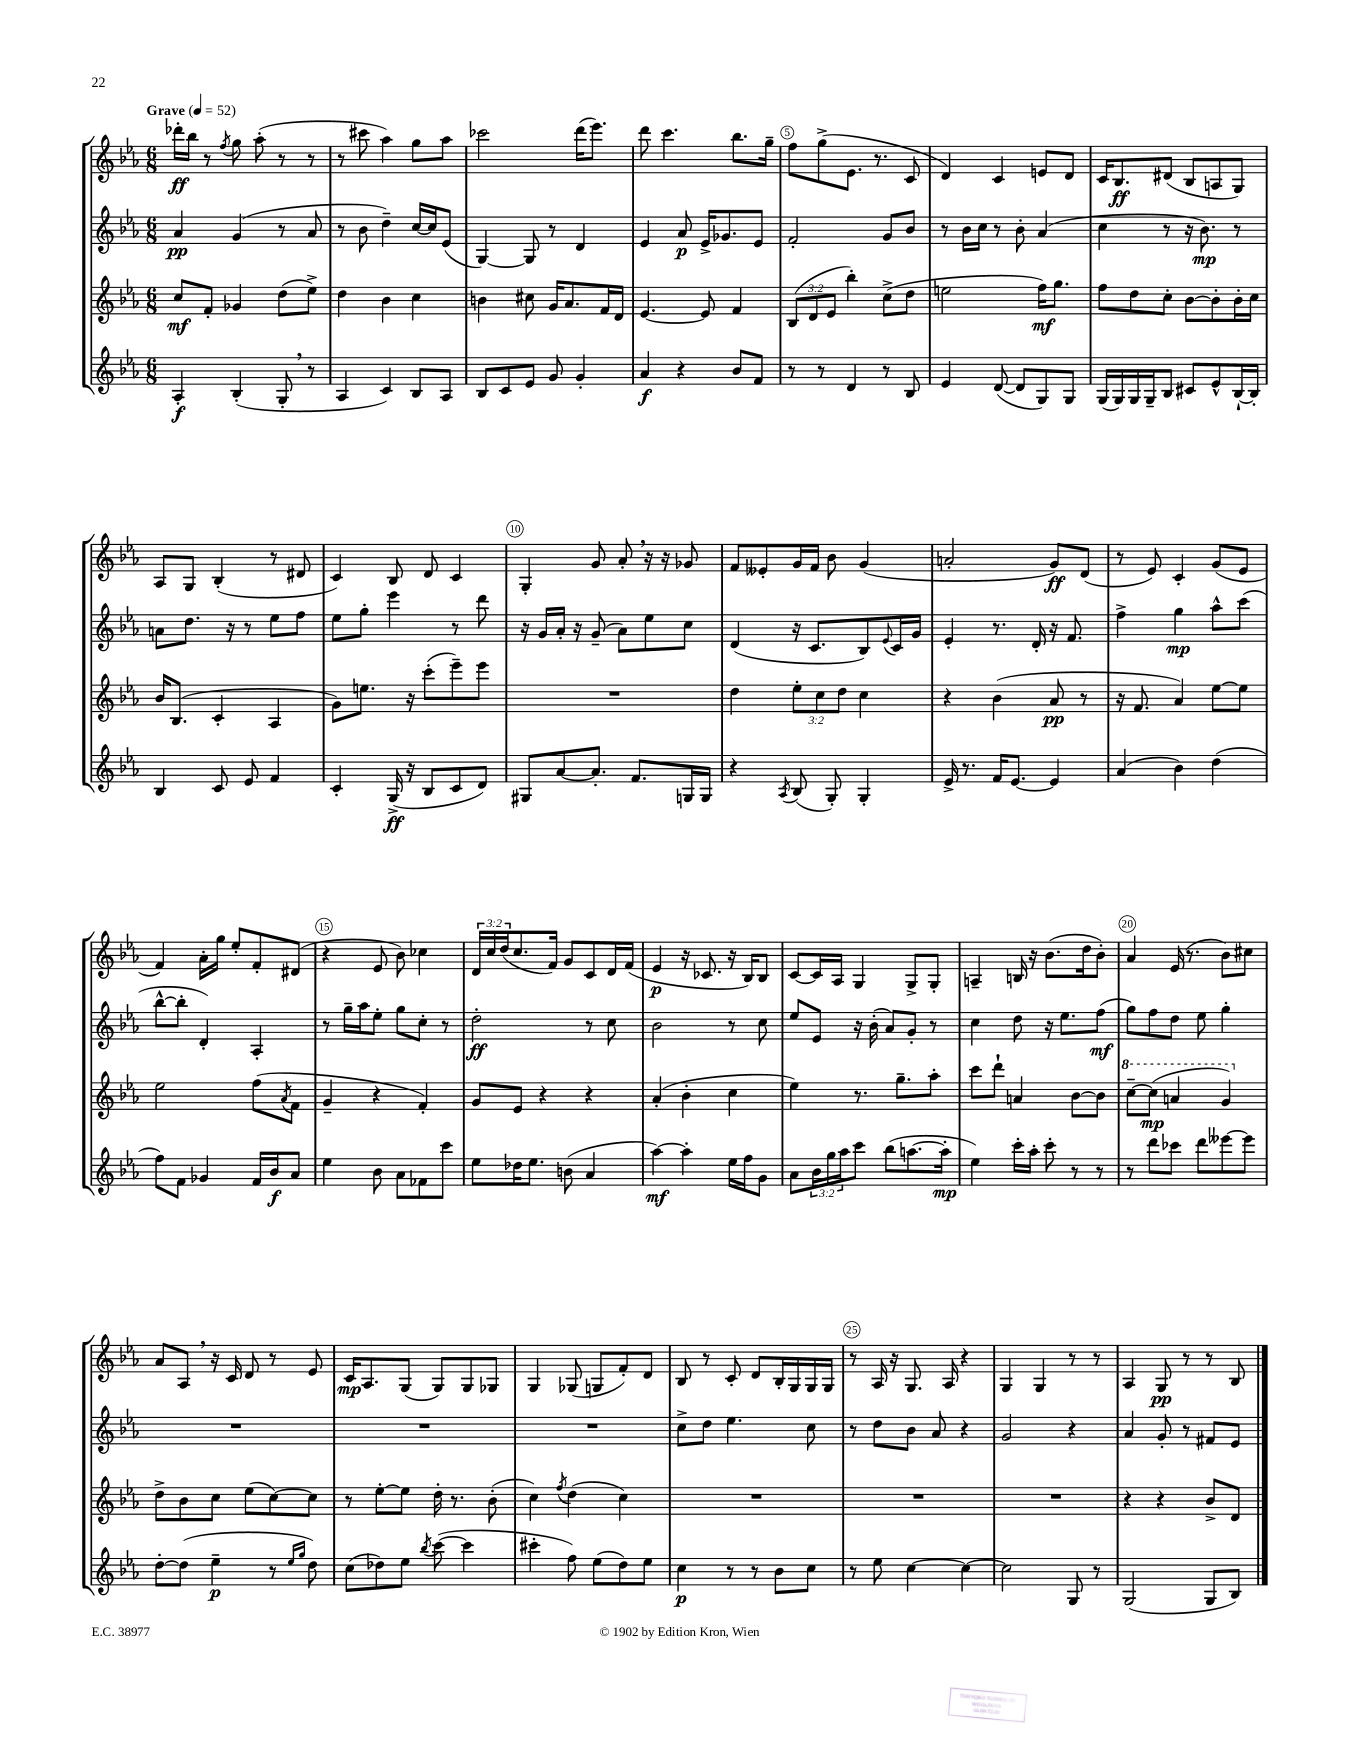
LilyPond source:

<<
\new StaffGroup <<
\new Staff = "s0" {
    \clef treble \key ees \major \numericTimeSignature \time 6/8 \override Staff.TupletNumber.text = #tuplet-number::calc-fraction-text \tempo "Grave" 4 = 52
    des'''16-.\ff bes''16 r8 \acciaccatura { f''8 } g''8 aes''8-.( r8 r8 |
    r8 cis'''8 aes''4) g''8 aes''8 |
    ces'''2 d'''16( ees'''8.) |
    d'''8 c'''4. bes''8. g''16-- |
    f''8 g''8->( ees'8. r8. c'8 |
    d'4) c'4 e'8 d'8 |
    c'16 bes8.\ff dis'8( bes8 a8 g8) |
    aes8 g8 bes4-.( r8 dis'8 |
    c'4) bes8 d'8 c'4 |
    g4-. g'8 aes'8-. \breathe r16 r16 ges'8 |
    f'8 eeses'8-. g'16 f'16 bes'8 g'4( |
    a'2-. g'8\ff) d'8( |
    r8 ees'8) c'4-. g'8( ees'8 |
    f'4) aes'16-. g''16 ees''8-. f'8-. dis'8( |
    r4 ees'8 bes'8) ces''4 |
    \tuplet 3/2 { d'16 c''16 d''16( } c''8. f'16) g'8 c'8 d'16 f'16( |
    ees'4\p r16 ces'8. r16 bes16) bes8 |
    c'8~ c'16 aes16 g4 g8-> g8-. |
    a4-- b16 r16 bes'8.( d''16 bes'8-.) |
    aes'4 ees'16( r8. bes'8) cis''8 |
    aes'8 aes8 \breathe r16 c'16 d'8 r8 ees'8 |
    c'16\mp aes8. g8( g8) g8 ges8 |
    g4 ges8( g8 f'8-.) d'8 |
    bes8 r8 c'8-. d'8 bes16-. g16 g16 g16 |
    r8 aes16 r16 g8. aes16 r4 |
    g4 g4 r8 r8 |
    aes4 g8\pp r8 r8 bes8 \bar "|." |
}
\new Staff = "s1" {
    \clef treble \key ees \major \numericTimeSignature \time 6/8
    aes'4\pp g'4( r8 aes'8 |
    r8 bes'8 d''4--) c''16~ c''16 ees'8( |
    g4~) g8 r8 d'4 |
    ees'4 aes'8\p ees'16-> ges'8. ees'8 |
    f'2-. g'8 bes'8 |
    r8 bes'16 c''16 r8 bes'8-. aes'4( |
    c''4 r8 r16 bes'8.\mp) r8 |
    a'8 d''8. r16 r8 ees''8 f''8 |
    ees''8 g''8-. ees'''4 r8 d'''8 |
    r16 g'16 aes'16-. r16 g'8--( aes'8) ees''8 c''8 |
    d'4( r16 c'8. bes8) \appoggiatura { ees'8 } c'16 g'16 |
    ees'4-. r8. d'16-. r16 f'8. |
    f''4-> g''4\mp aes''8-^ c'''8( |
    bes''8~-^ bes''8-. d'4-.) aes4-. |
    r8 g''16-- aes''16 ees''8-. g''8 c''8-. r8 |
    d''2-.\ff r8 c''8 |
    bes'2 r8 c''8 |
    ees''8 ees'8 r16 bes'16-.( aes'8) g'8-. r8 |
    c''4 d''8 r16 ees''8. f''8\mf( |
    g''8) f''8 d''8 ees''8 g''4-. |
    R2. |
    R2. |
    R2. |
    c''8-> d''8 ees''4. c''8 |
    r8 d''8 bes'8 aes'8 r4 |
    g'2 r4 |
    aes'4 g'8-. r8 fis'8 ees'8 \bar "|." |
}
\new Staff = "s2" {
    \clef treble \key ees \major \numericTimeSignature \time 6/8 \override Staff.TupletNumber.text = #tuplet-number::calc-fraction-text
    c''8\mf f'8-. ges'4 d''8( ees''8->) |
    d''4 bes'4 c''4 |
    b'4 cis''8 g'16 aes'8. f'16 d'16 |
    ees'4.~ ees'8 f'4 |
    \tuplet 3/2 { bes8( d'8 ees'8 } bes''4-.) c''8->( d''8 |
    e''2 f''16\mf) g''8. |
    f''8 d''8 c''8-. bes'8~ bes'8-. bes'16-. c''16 |
    bes'16 bes8.( c'4-. aes4 |
    g'8) e''8. r16 c'''8-.( ees'''8--) ees'''8 |
    R2. |
    d''4 \tuplet 3/2 { ees''8-. c''8 d''8 } c''4 |
    r4 bes'4( aes'8\pp r8 |
    r16 f'8. aes'4) ees''8~ ees''8 |
    ees''2 f''8( \acciaccatura { aes'8 } f'8 |
    g'4-- r4 f'4-.) |
    g'8 ees'8 r4 r4 |
    aes'4-.( bes'4-. c''4 |
    ees''4) r8. g''8.-- aes''8-. |
    c'''8 d'''8-! a'4 bes'8~ bes'8 |
    \ottava #1 c'''8~-- c'''8\mp( a''4 g''4) \ottava #0 |
    d''8-> bes'8 c''8 ees''8( c''8~) c''8 |
    r8 ees''8~-. ees''8 d''16-. r8. bes'8-.( |
    c''4) \acciaccatura { f''8 } d''4( c''4) |
    R2. |
    R2. |
    R2. |
    r4 r4 bes'8-> d'8 \bar "|." |
}
\new Staff = "s3" {
    \clef treble \key ees \major \numericTimeSignature \time 6/8 \override Staff.TupletNumber.text = #tuplet-number::calc-fraction-text
    aes4-.\f bes4-.( g8-. \breathe r8 |
    aes4 c'4) bes8 aes8 |
    bes8 c'8 ees'8 g'8 g'4-. |
    aes'4\f r4 bes'8 f'8 |
    r8 r8 d'4 r8 bes8 |
    ees'4 d'8~( d'8 g8) g8 |
    g16( g16) g16 g16-- bes8 cis'8 ees'8-^ bes16~-! bes16-. |
    bes4 c'8 ees'8 f'4 |
    c'4-. g16->\ff( r16 bes8 c'8 d'8) |
    gis8 aes'8~ aes'8.-. f'8. g16 g16 |
    r4 \acciaccatura { aes8 } bes8( g8-.) g4-. |
    ees'16-> r8. f'16 ees'8.~ ees'4 |
    aes'4( bes'4) d''4( |
    f''8) f'8 ges'4 f'16 bes'16\f aes'8 |
    ees''4 bes'8 aes'8 fes'8 c'''8 |
    ees''8 des''16 ees''8. b'8( aes'4 |
    aes''4~\mf) aes''4-. ees''16 f''16 g'8 |
    aes'8 \tuplet 3/2 { bes'16 g''16 aes''16 } c'''8 bes''8( a''8.~ a''16-.\mp |
    ees''4) c'''16-. aes''16-. c'''8-. r8 r8 |
    r8 d'''8 ces'''8 d'''8 eeses'''8~ eeses'''8 |
    d''8~-. d''8( ees''4--\p r8 \grace { ees''16 g''16 } d''8) |
    c''8( des''8) ees''8 \acciaccatura { bes''8 } c'''8~( c'''4 |
    cis'''4-. f''8) ees''8( d''8) ees''8 |
    c''4\p r8 r8 bes'8 c''8 |
    r8 ees''8 c''4~ c''4~ |
    c''2 g8 r8 |
    g2( g8 bes8) \bar "|." |
}
>>
>>
\layout { \context { \Score \override BarNumber.break-visibility = ##(#f #t #t) barNumberVisibility = #(every-nth-bar-number-visible 5) \override BarNumber.stencil = #(make-stencil-circler 0.1 0.3 ly:text-interface::print) } }
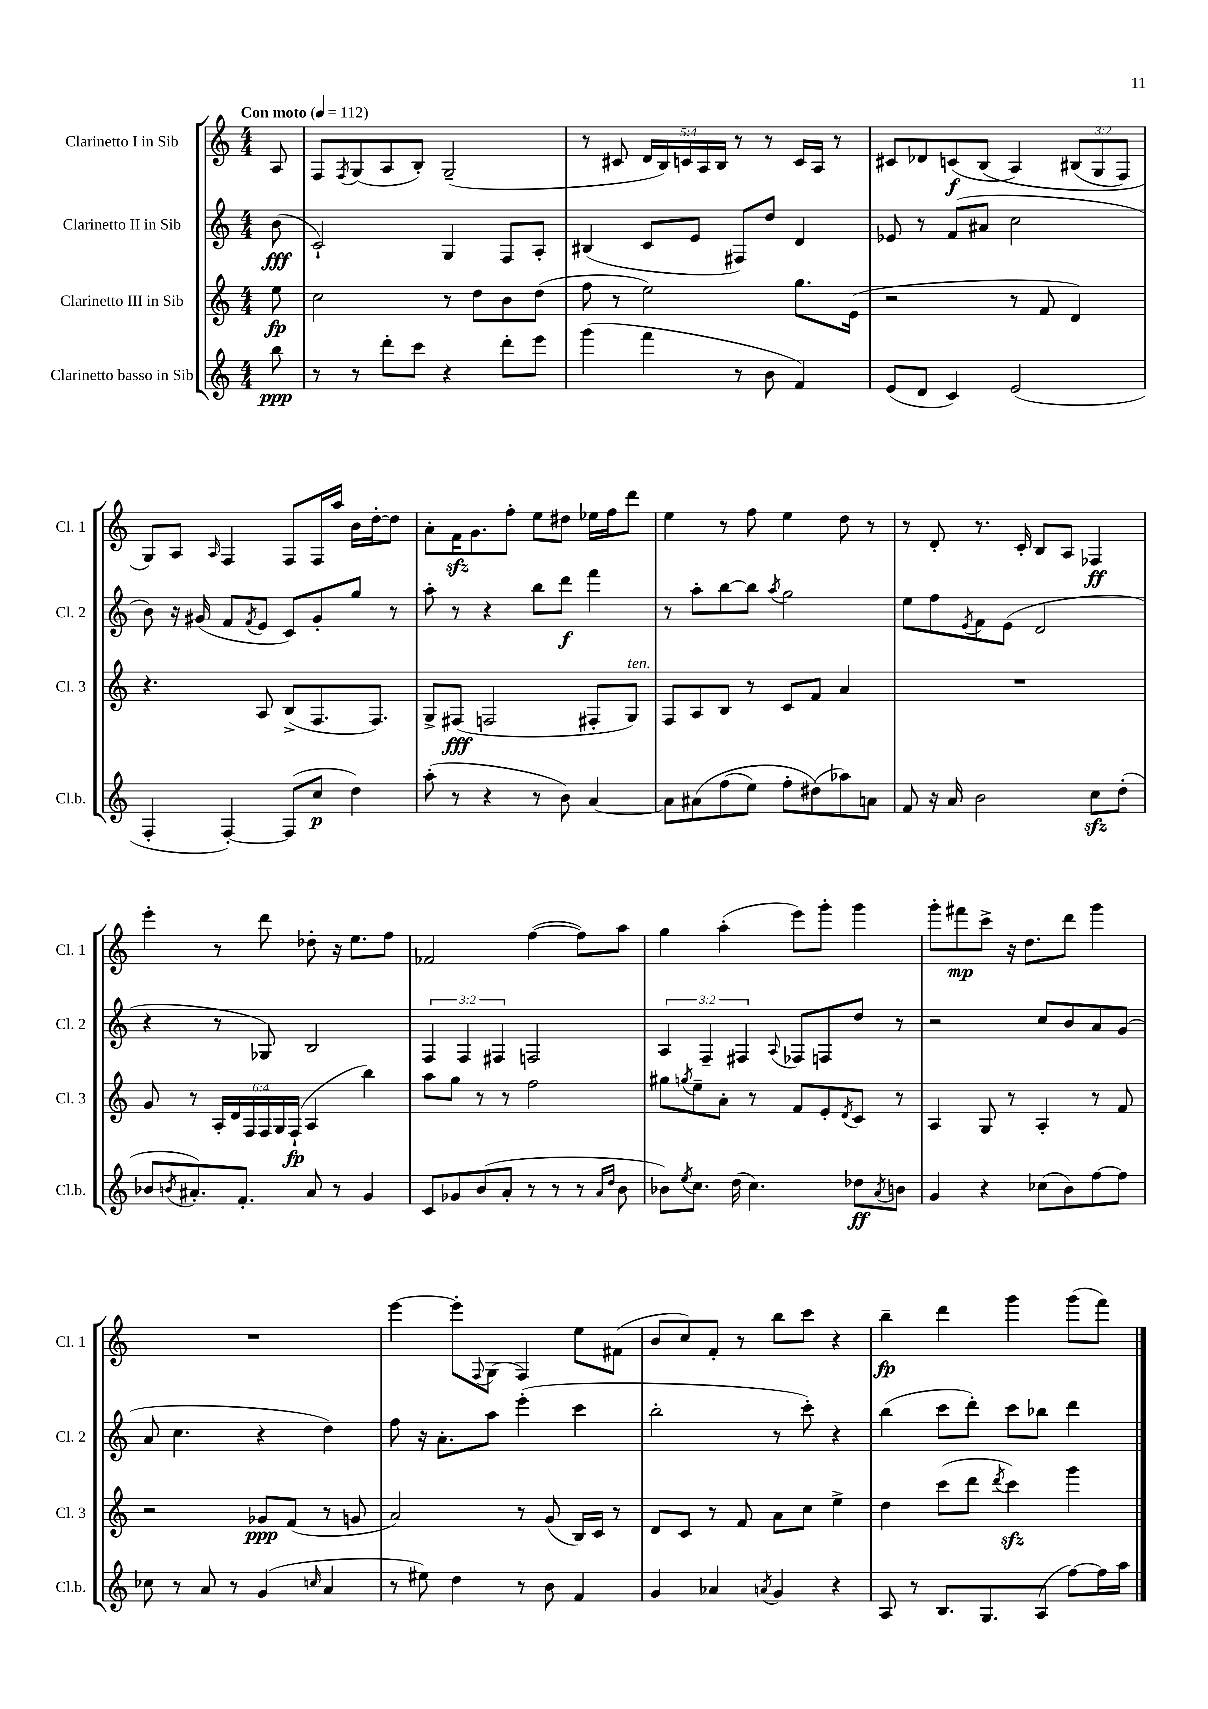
● ● ● ● ● ● ●
## What the exercise asks
State how many lines of the data above contain the string "eeses", treating uppercase and lowercase letters as distinct, and reply with the number alone.

## Answer to the problem
2